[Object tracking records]
========================================

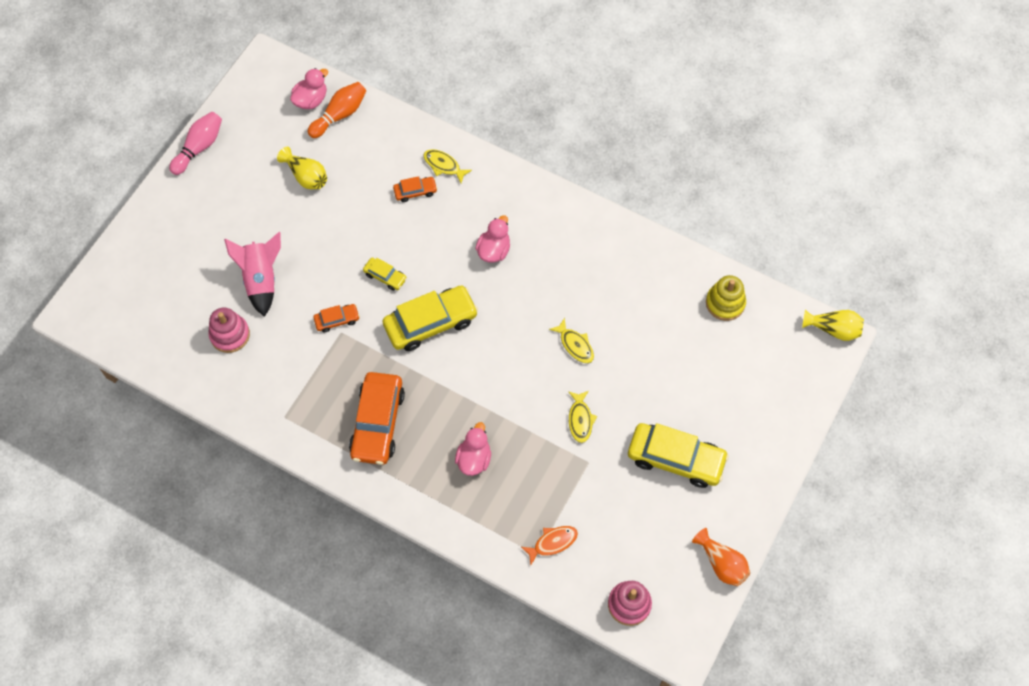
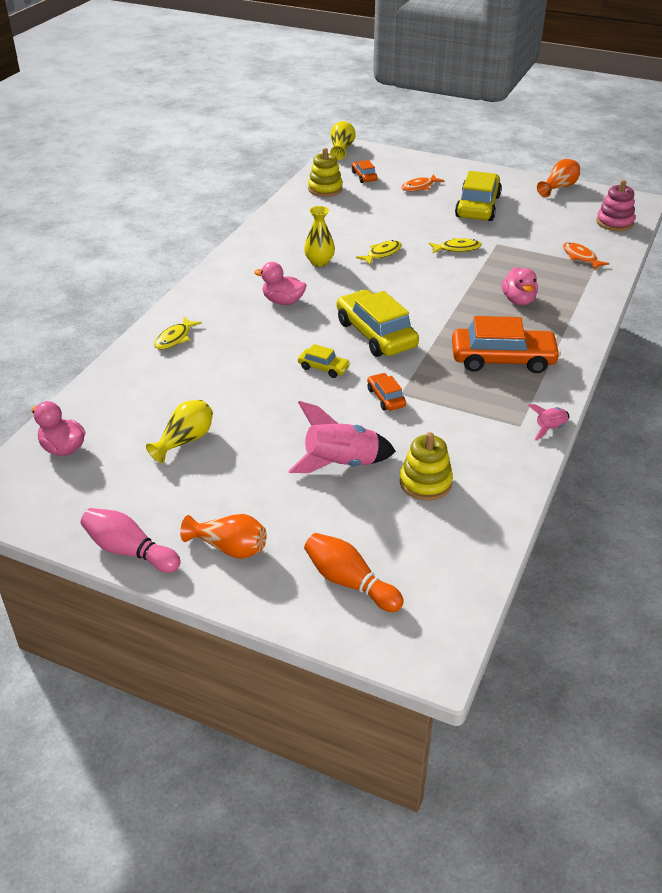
camera: 95 degrees left, 25 degrees down
(190, 205) = (229, 548): none -> orange vase
(230, 335) = (425, 482): pink stacking toy -> yellow stacking toy
(276, 439) = (549, 429): none -> pink rocket
(339, 115) = (92, 421): orange bowling pin -> orange bowling pin (350, 582)
(385, 276) = (323, 368): yellow car -> yellow car turned 90 degrees clockwise
(415, 191) = (209, 355): orange car -> orange car (364, 176)
(474, 459) = (518, 300): pink duck -> pink duck turned 105 degrees counterclockwise
(563, 286) = (319, 262): none -> yellow vase
(727, 403) = (419, 187): none -> orange fish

========================================

REQUIRED ACTION: With the images excluded, output every record verbatim.

SOLUTION TO THE PROBLEM:
camera: 95 degrees left, 25 degrees down
(190, 205) = (229, 548): none -> orange vase
(230, 335) = (425, 482): pink stacking toy -> yellow stacking toy
(276, 439) = (549, 429): none -> pink rocket
(339, 115) = (92, 421): orange bowling pin -> orange bowling pin (350, 582)
(385, 276) = (323, 368): yellow car -> yellow car turned 90 degrees clockwise
(415, 191) = (209, 355): orange car -> orange car (364, 176)
(474, 459) = (518, 300): pink duck -> pink duck turned 105 degrees counterclockwise
(563, 286) = (319, 262): none -> yellow vase
(727, 403) = (419, 187): none -> orange fish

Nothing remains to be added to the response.